What is needed is an exact copy of the lines in the entries below from the one holding "camera: 125 degrees left, 30 degrees up" through the one holding "none -> yellow hourglass [451,95,546,251]", pictures excluded.

● Data supplied
---*---

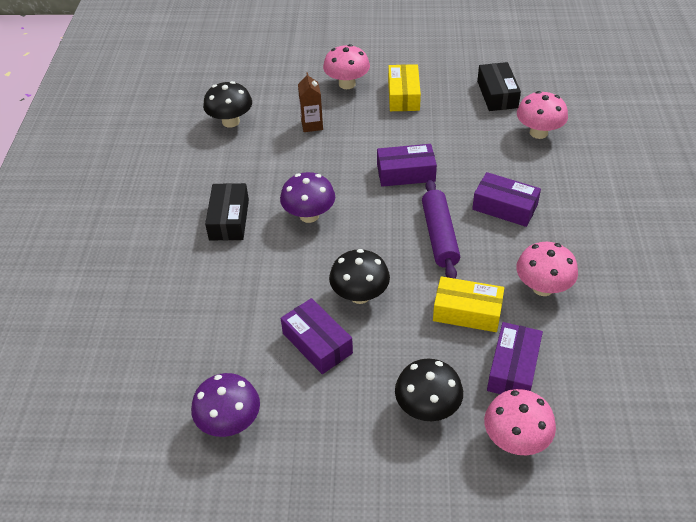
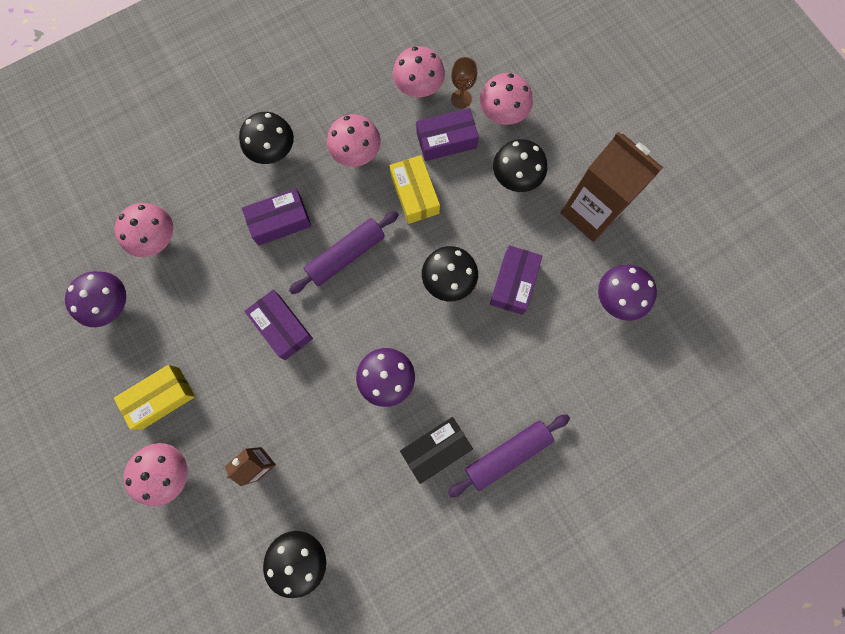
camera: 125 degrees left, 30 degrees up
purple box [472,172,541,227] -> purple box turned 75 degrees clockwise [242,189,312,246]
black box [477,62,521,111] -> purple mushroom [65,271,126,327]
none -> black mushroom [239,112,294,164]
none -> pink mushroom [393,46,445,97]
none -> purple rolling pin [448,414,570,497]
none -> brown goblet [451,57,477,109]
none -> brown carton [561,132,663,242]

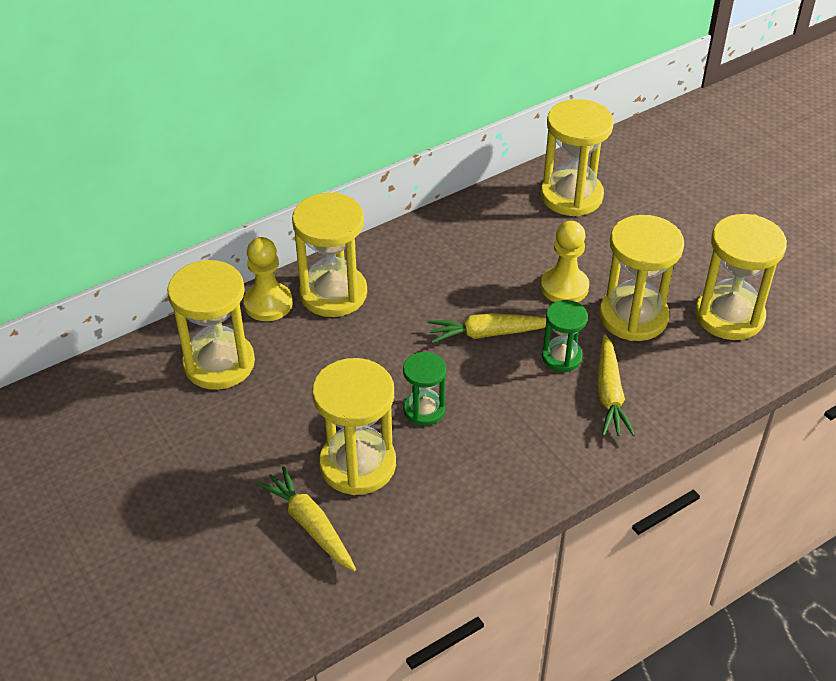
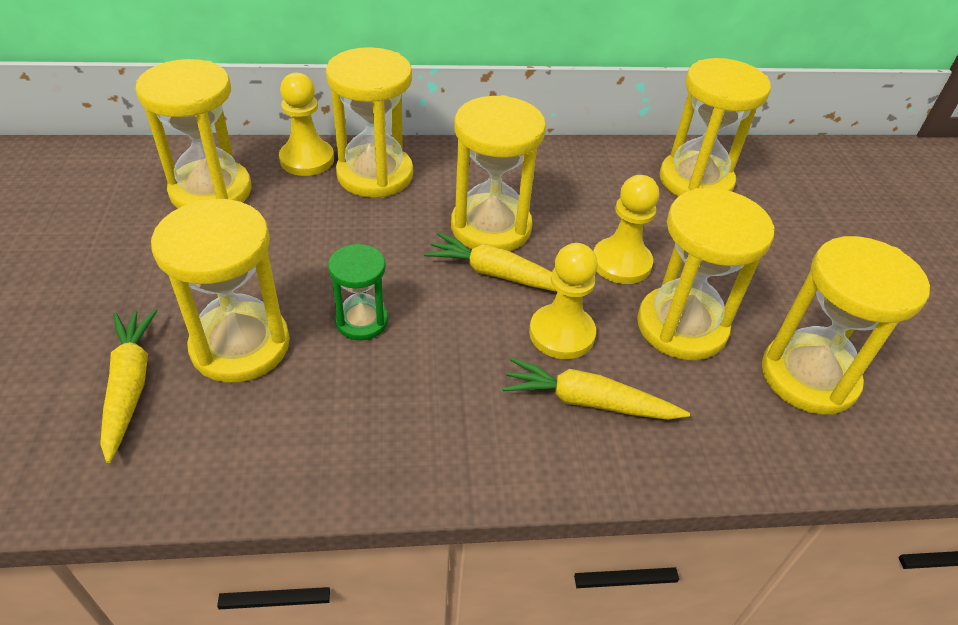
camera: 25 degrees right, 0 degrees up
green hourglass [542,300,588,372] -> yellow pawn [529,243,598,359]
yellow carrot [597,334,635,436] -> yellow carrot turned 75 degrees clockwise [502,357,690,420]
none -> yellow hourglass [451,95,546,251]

---*---

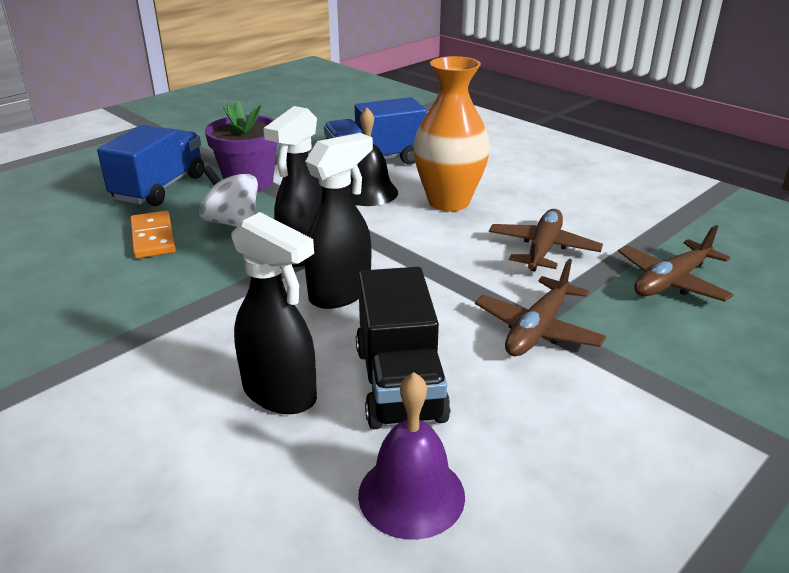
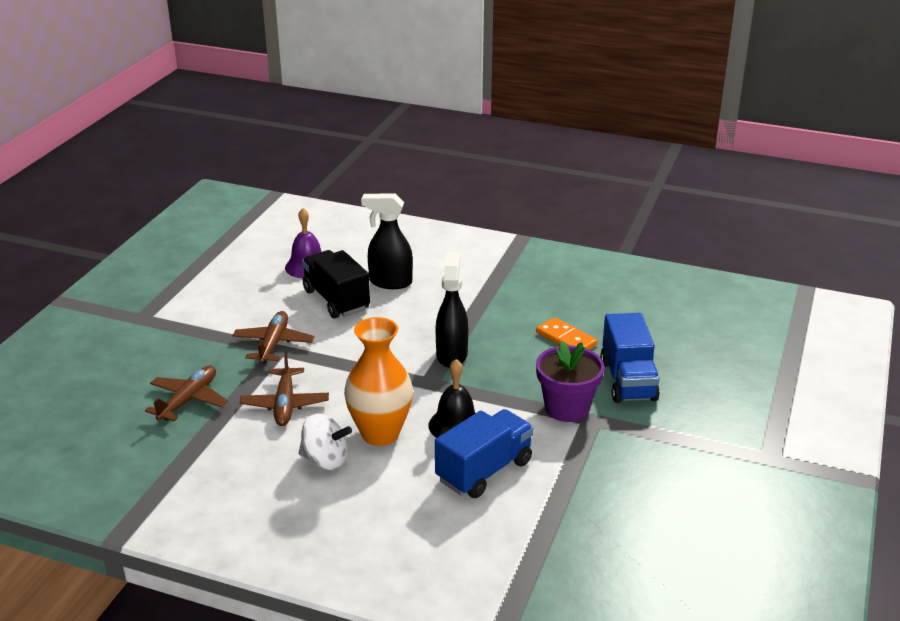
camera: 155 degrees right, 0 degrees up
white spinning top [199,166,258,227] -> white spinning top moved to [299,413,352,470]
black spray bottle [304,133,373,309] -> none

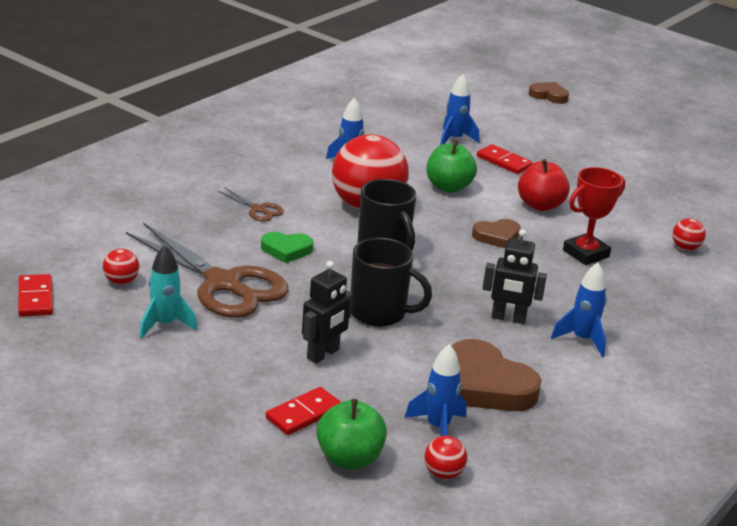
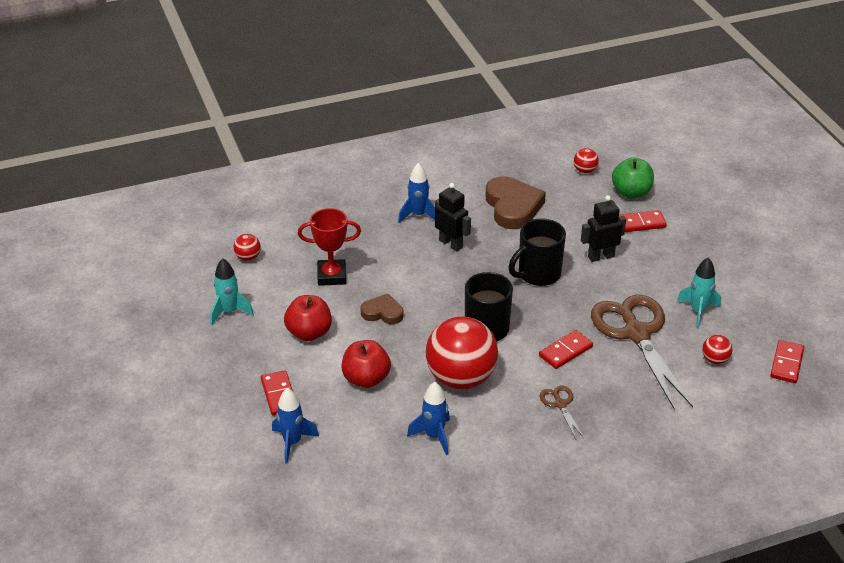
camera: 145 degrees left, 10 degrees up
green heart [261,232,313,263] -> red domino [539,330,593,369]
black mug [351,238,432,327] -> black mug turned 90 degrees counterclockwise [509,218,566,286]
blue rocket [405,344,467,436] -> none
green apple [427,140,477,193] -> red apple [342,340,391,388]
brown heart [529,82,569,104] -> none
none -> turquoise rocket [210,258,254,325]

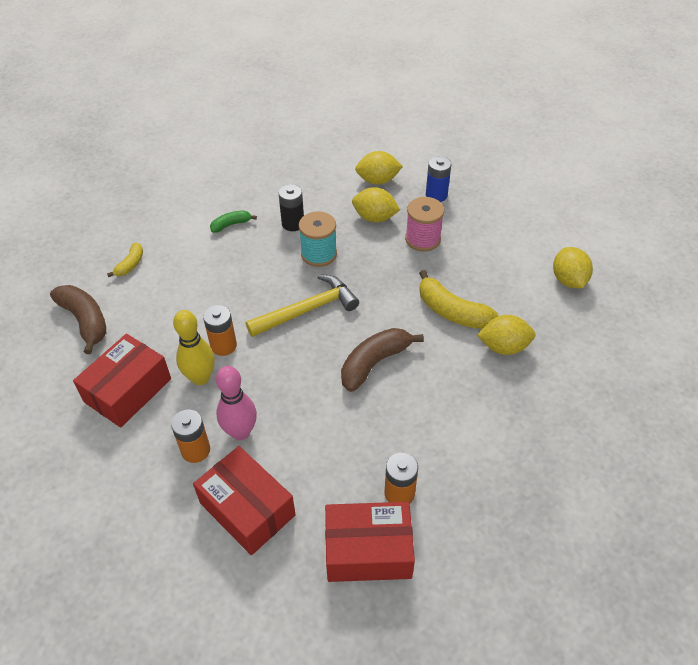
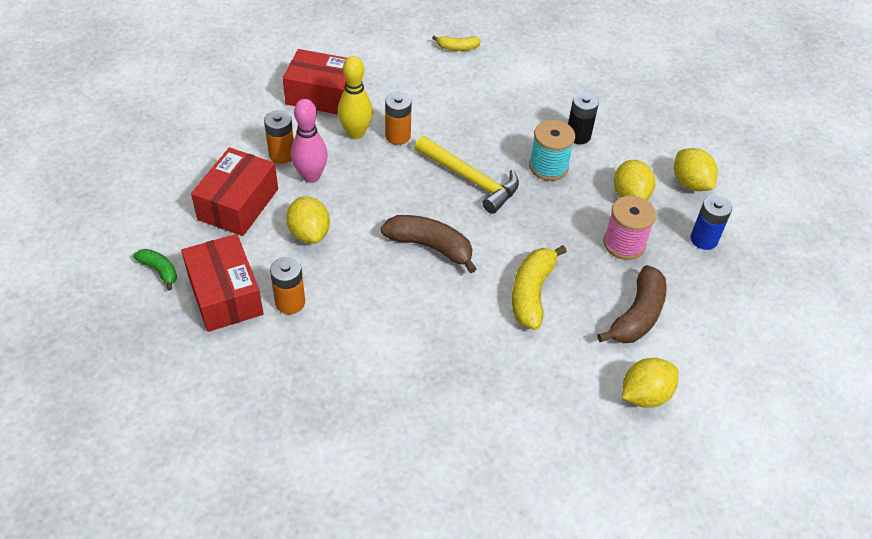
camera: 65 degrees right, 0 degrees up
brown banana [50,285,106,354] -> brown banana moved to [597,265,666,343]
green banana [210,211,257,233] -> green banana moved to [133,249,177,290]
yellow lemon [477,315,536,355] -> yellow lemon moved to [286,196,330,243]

---*---

● Written answer
camera: 125 degrees left, 30 degrees up
purple box [472,172,541,227] -> purple box turned 75 degrees clockwise [242,189,312,246]
black box [477,62,521,111] -> purple mushroom [65,271,126,327]
none -> black mushroom [239,112,294,164]
none -> pink mushroom [393,46,445,97]
none -> purple rolling pin [448,414,570,497]
none -> brown goblet [451,57,477,109]
none -> brown carton [561,132,663,242]

camera: 25 degrees right, 0 degrees up
green hourglass [542,300,588,372] -> yellow pawn [529,243,598,359]
yellow carrot [597,334,635,436] -> yellow carrot turned 75 degrees clockwise [502,357,690,420]
none -> yellow hourglass [451,95,546,251]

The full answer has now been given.